Your goal =
Provide an exact copy of the data, excluding the images.

Top of Information provided

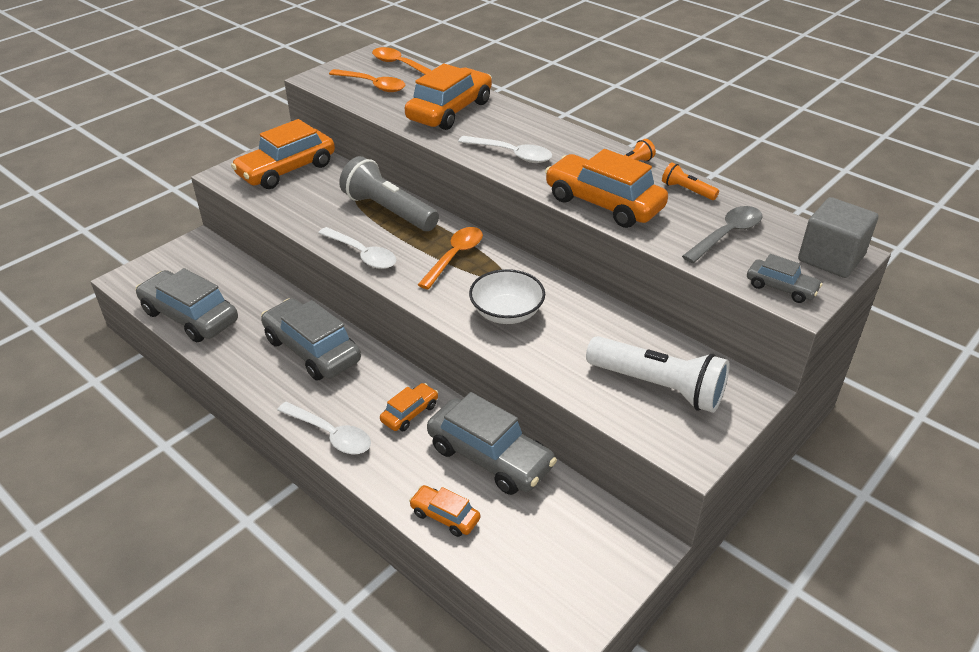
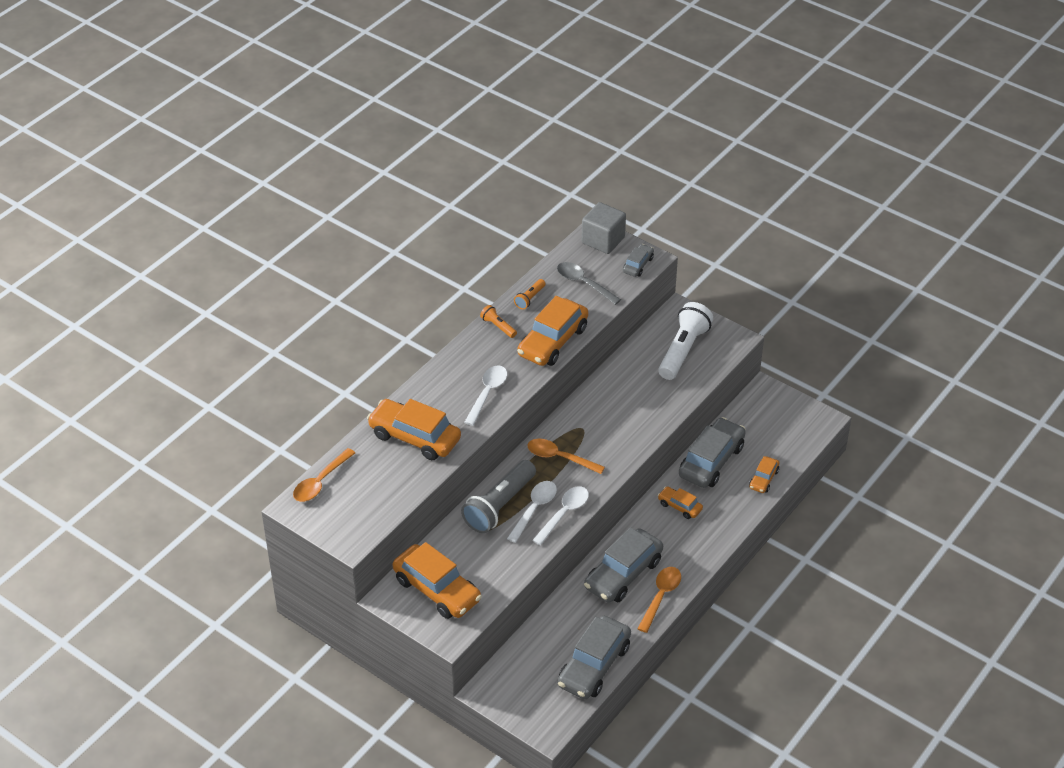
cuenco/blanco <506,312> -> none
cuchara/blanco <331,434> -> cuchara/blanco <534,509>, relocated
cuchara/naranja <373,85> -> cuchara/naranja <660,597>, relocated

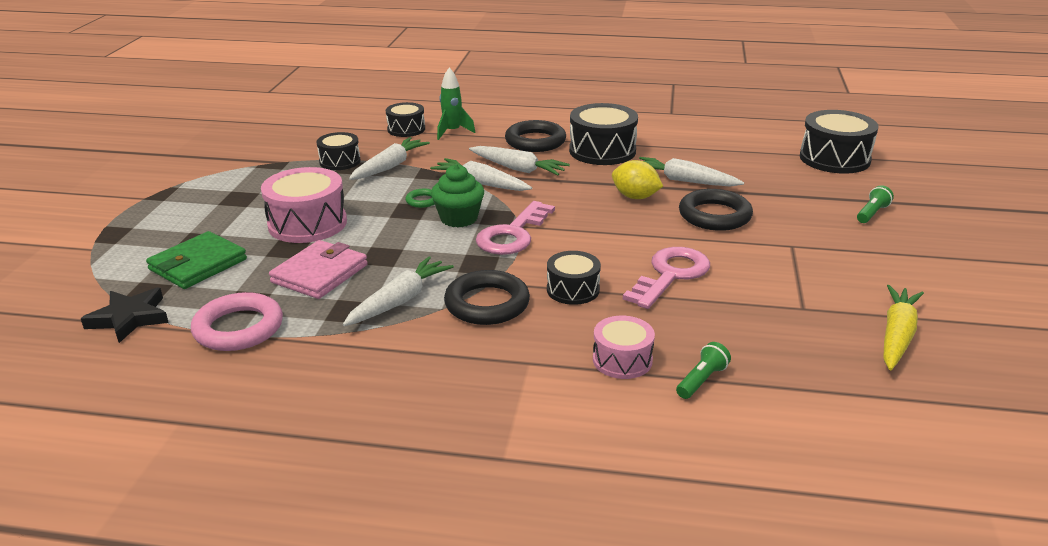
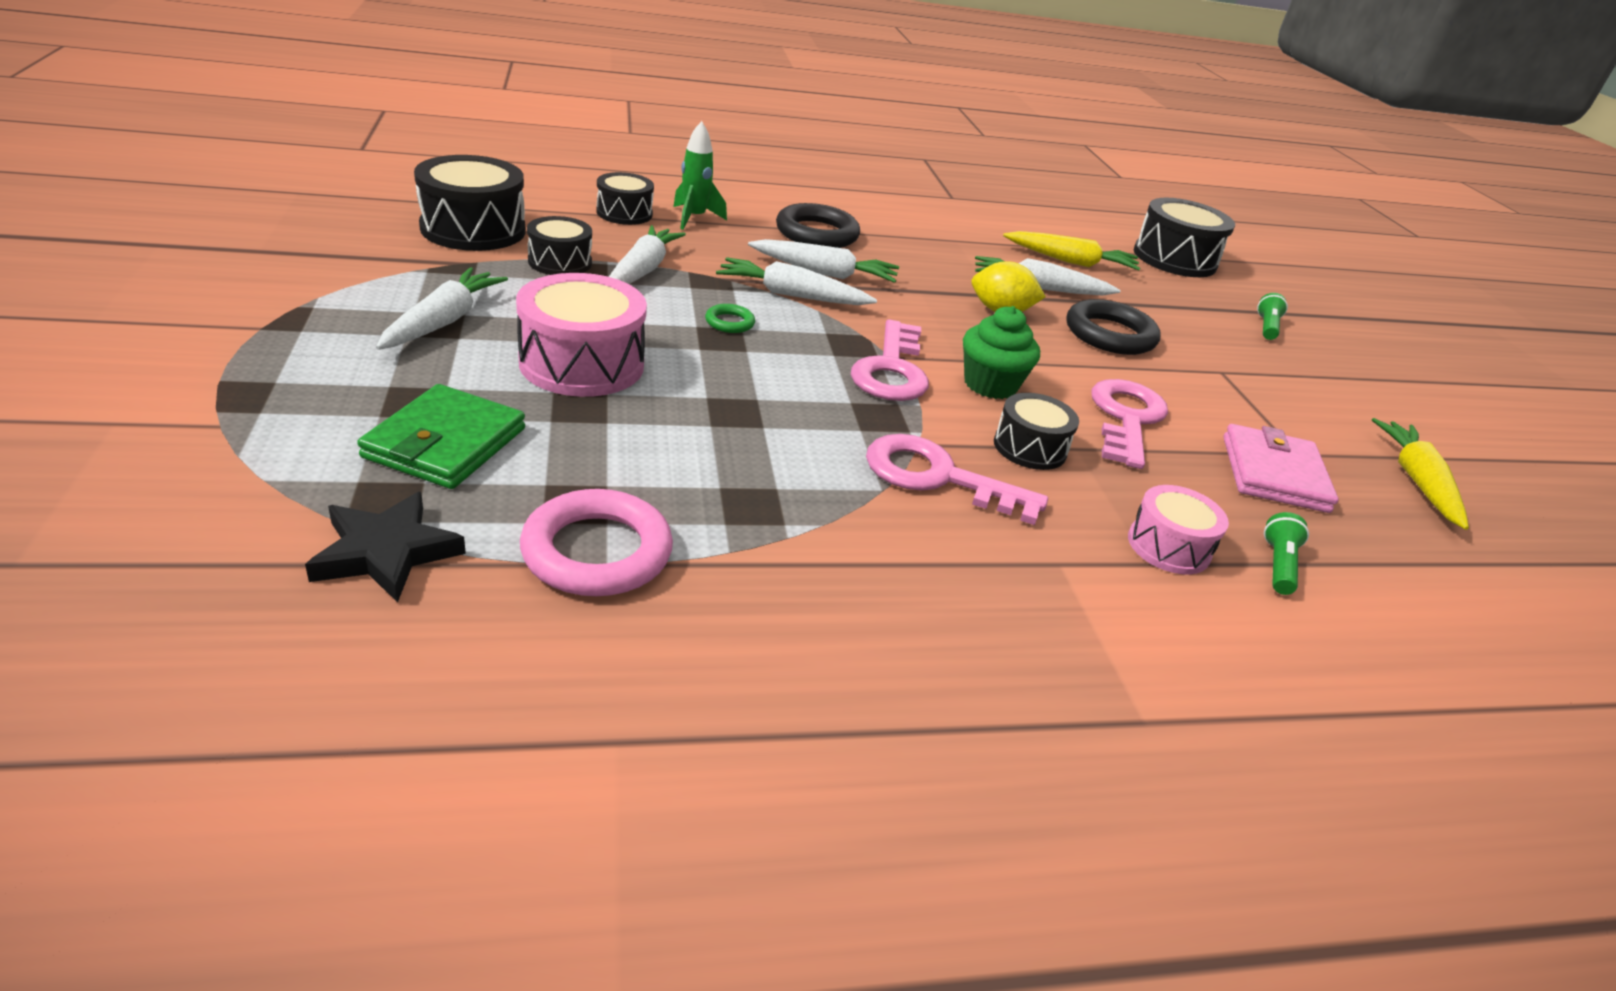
none -> zanahoria/amarillo <1071,262>
cartera/rosa <320,274> -> cartera/rosa <1274,474>, relocated
zanahoria/blanco <400,301> -> zanahoria/blanco <443,321>, relocated
magdalena/verde <459,218> -> magdalena/verde <990,385>, relocated
tambor/negro <602,151> -> tambor/negro <473,229>, relocated
anillo/negro <487,304> -> llave/rosa <938,477>

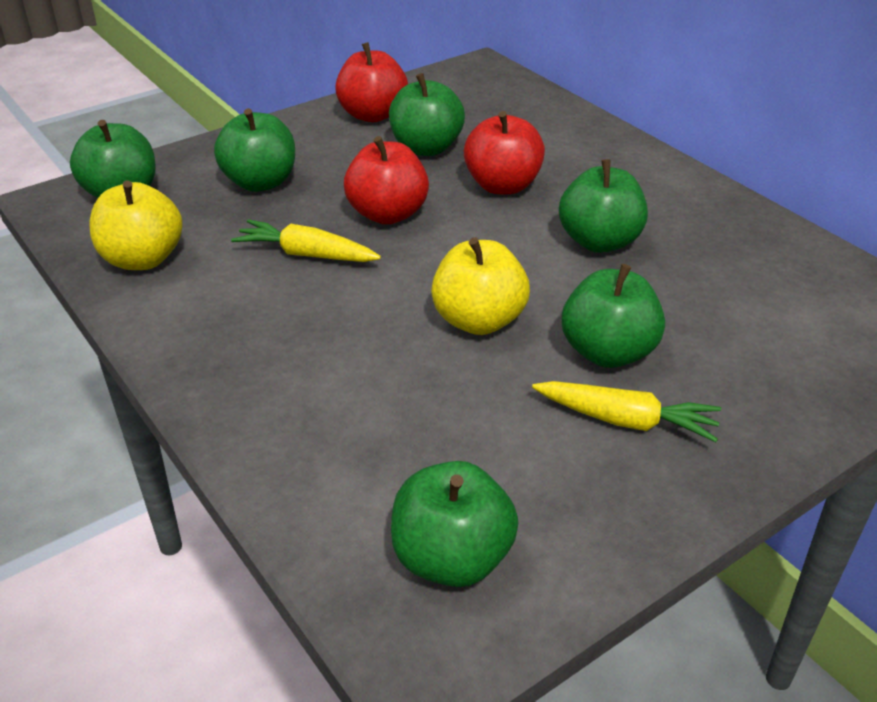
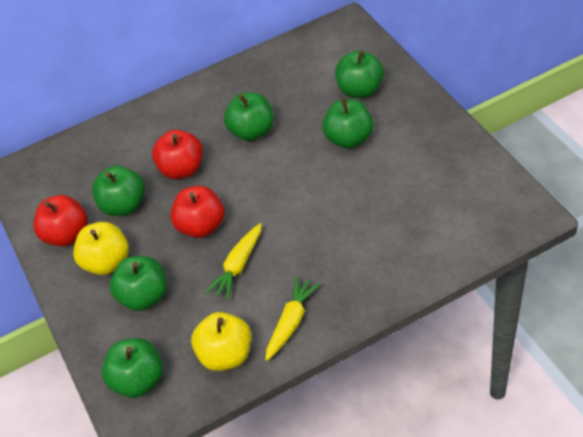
manzana/verde <452,558> -> manzana/verde <360,90>, relocated
manzana/amarillo <479,320> -> manzana/amarillo <107,262>, relocated
zanahoria/amarillo <627,421> -> zanahoria/amarillo <291,322>, relocated

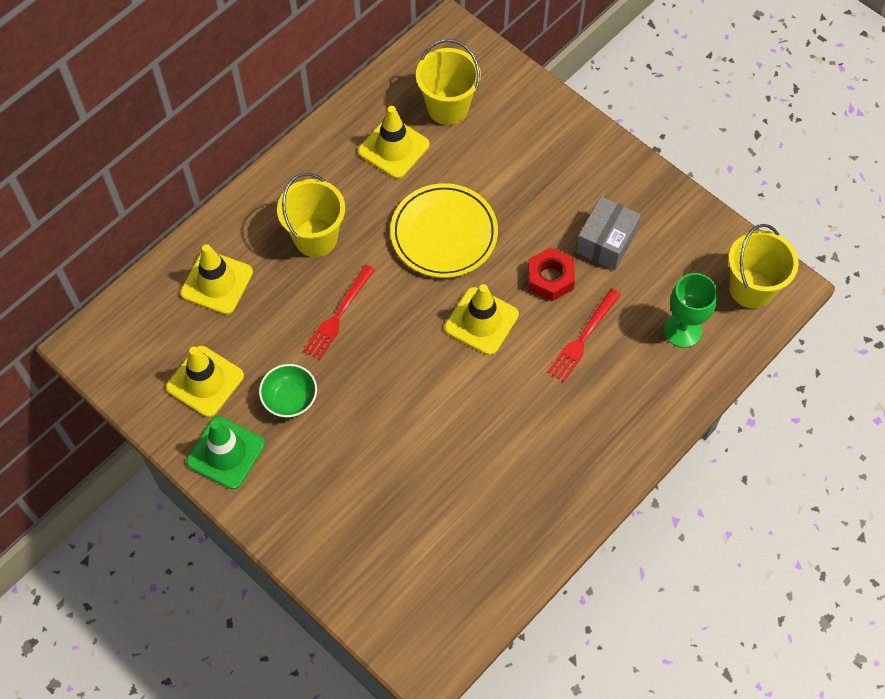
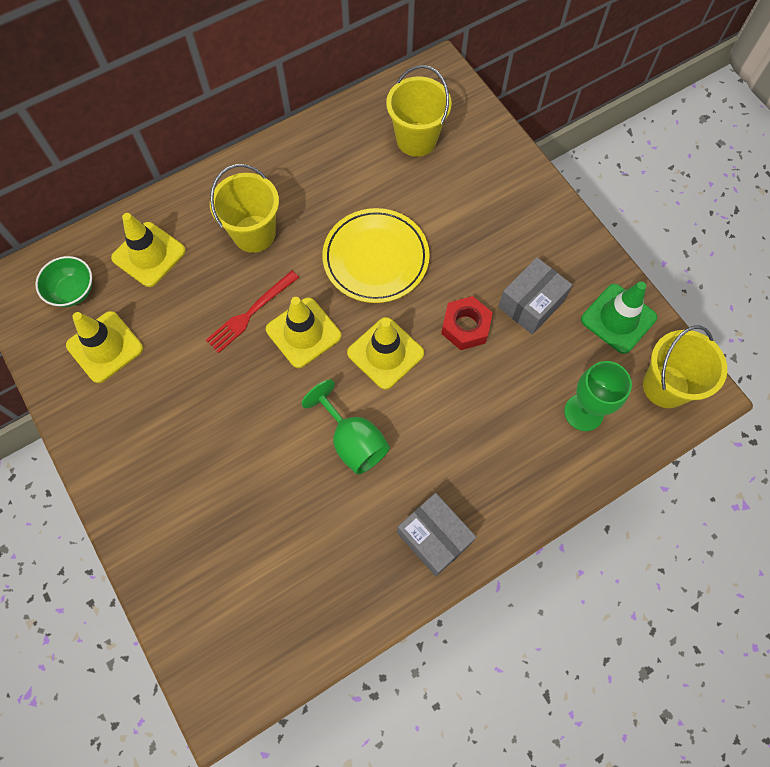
tenedor/rojo <583,337> -> none
none -> copa/verde <353,441>
none -> caja/gris <434,538>
cono de tráfico/verde <226,453> -> cono de tráfico/verde <618,318>, relocated
cuenco/verde <290,399> -> cuenco/verde <72,291>, relocated
cono de tráfico/amarillo <393,148> -> cono de tráfico/amarillo <303,333>, relocated

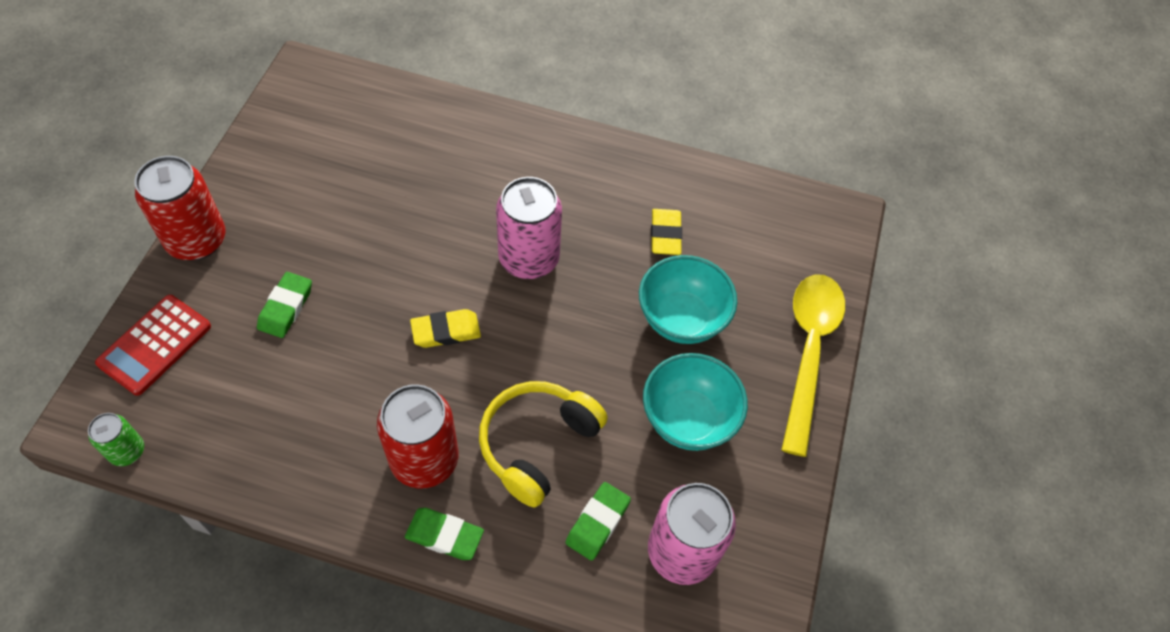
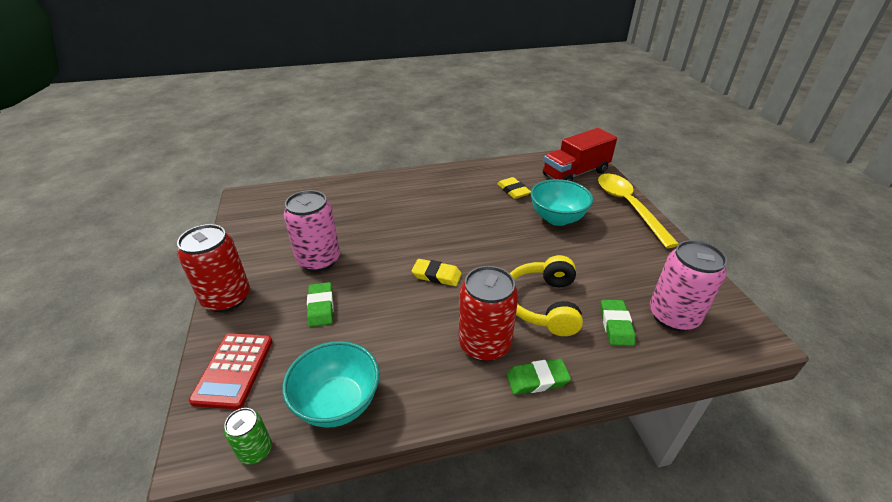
none -> camión/rojo <575,173>
lata/rosa <529,259> -> lata/rosa <319,260>, relocated
cuenco/turquesa <688,419> -> cuenco/turquesa <338,403>, relocated
goma de borrar/amarillo <446,331> -> goma de borrar/amarillo <436,275>, 60 degrees clockwise

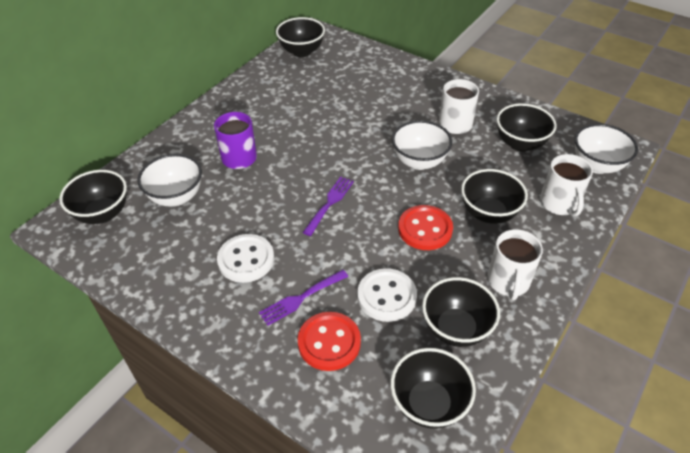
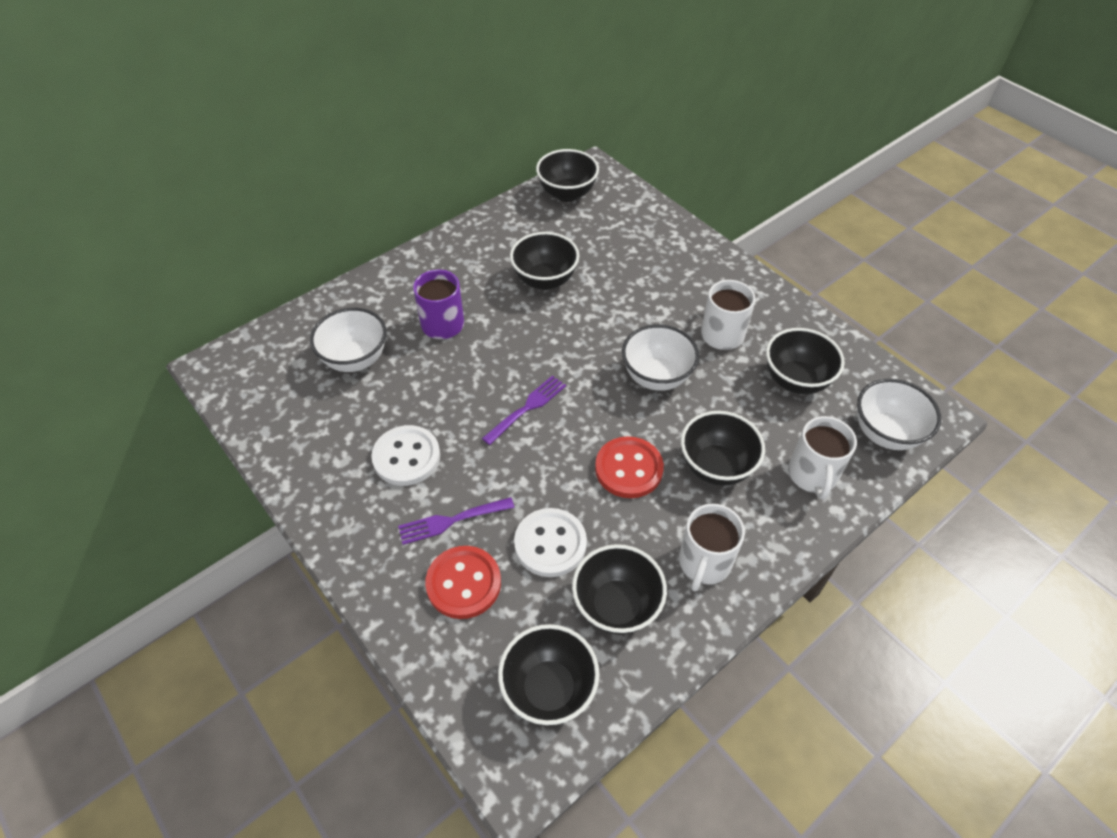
cuenco/negro <103,214> -> cuenco/negro <545,280>, relocated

Bottom of Information provided

Response area =
cuenco/blanco <506,312> -> none
cuchara/blanco <331,434> -> cuchara/blanco <534,509>, relocated
cuchara/naranja <373,85> -> cuchara/naranja <660,597>, relocated

none -> zanahoria/amarillo <1071,262>
cartera/rosa <320,274> -> cartera/rosa <1274,474>, relocated
zanahoria/blanco <400,301> -> zanahoria/blanco <443,321>, relocated
magdalena/verde <459,218> -> magdalena/verde <990,385>, relocated
tambor/negro <602,151> -> tambor/negro <473,229>, relocated
anillo/negro <487,304> -> llave/rosa <938,477>

manzana/verde <452,558> -> manzana/verde <360,90>, relocated
manzana/amarillo <479,320> -> manzana/amarillo <107,262>, relocated
zanahoria/amarillo <627,421> -> zanahoria/amarillo <291,322>, relocated

tenedor/rojo <583,337> -> none
none -> copa/verde <353,441>
none -> caja/gris <434,538>
cono de tráfico/verde <226,453> -> cono de tráfico/verde <618,318>, relocated
cuenco/verde <290,399> -> cuenco/verde <72,291>, relocated
cono de tráfico/amarillo <393,148> -> cono de tráfico/amarillo <303,333>, relocated

none -> camión/rojo <575,173>
lata/rosa <529,259> -> lata/rosa <319,260>, relocated
cuenco/turquesa <688,419> -> cuenco/turquesa <338,403>, relocated
goma de borrar/amarillo <446,331> -> goma de borrar/amarillo <436,275>, 60 degrees clockwise

cuenco/negro <103,214> -> cuenco/negro <545,280>, relocated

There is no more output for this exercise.